[Stored data]
━━━━━━

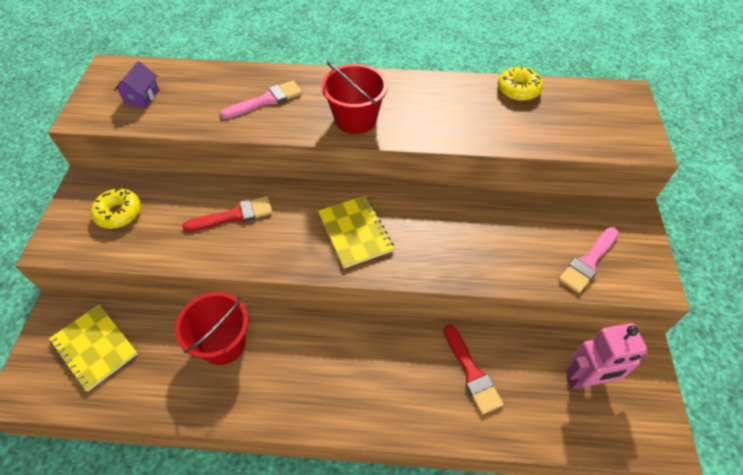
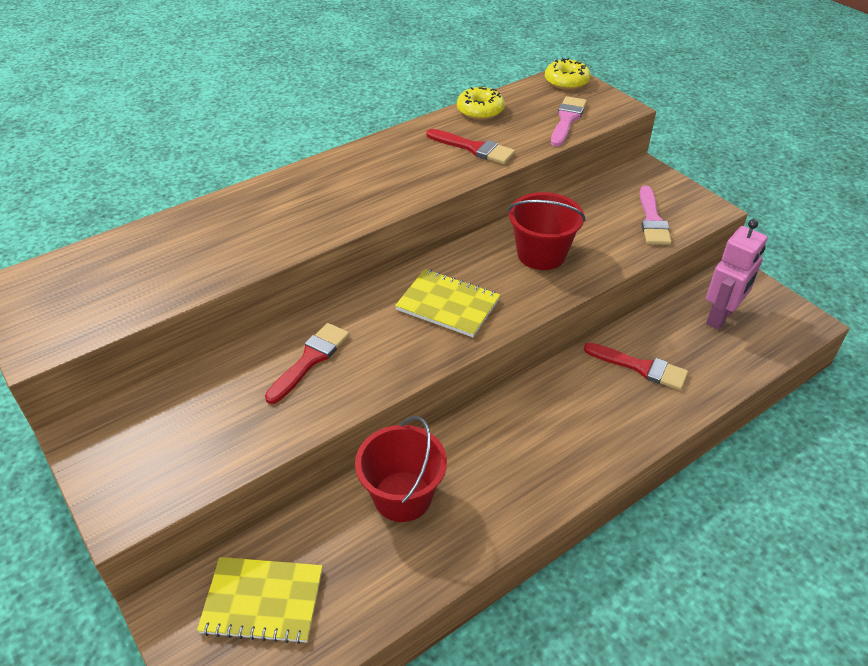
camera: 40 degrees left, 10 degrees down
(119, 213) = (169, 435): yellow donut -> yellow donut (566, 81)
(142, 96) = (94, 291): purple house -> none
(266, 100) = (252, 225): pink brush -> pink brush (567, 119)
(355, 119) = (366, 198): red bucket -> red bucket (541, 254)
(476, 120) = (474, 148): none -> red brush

━━━━━━

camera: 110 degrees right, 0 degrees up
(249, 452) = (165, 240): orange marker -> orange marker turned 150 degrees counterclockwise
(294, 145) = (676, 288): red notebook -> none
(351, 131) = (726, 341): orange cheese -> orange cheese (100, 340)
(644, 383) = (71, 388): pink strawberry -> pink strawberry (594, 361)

━━━━━━

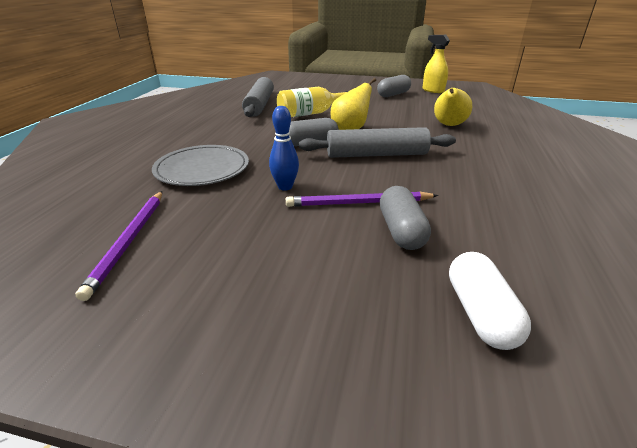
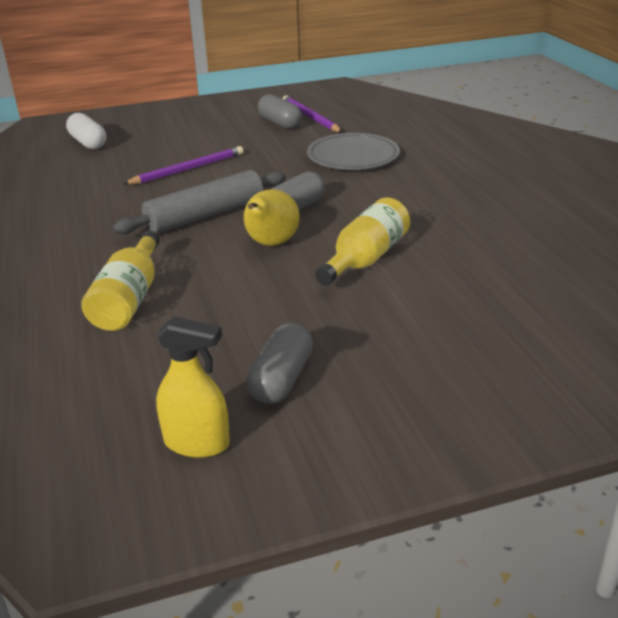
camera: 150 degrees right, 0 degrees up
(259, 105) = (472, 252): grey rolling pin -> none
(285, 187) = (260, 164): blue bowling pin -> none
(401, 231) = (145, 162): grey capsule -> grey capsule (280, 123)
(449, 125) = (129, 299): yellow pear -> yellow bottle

━━━━━━

Problem requirements:
Note each line of the entries that has "camera" in it, and copy those lines.

Task response:
camera: 40 degrees left, 10 degrees down
camera: 110 degrees right, 0 degrees up
camera: 150 degrees right, 0 degrees up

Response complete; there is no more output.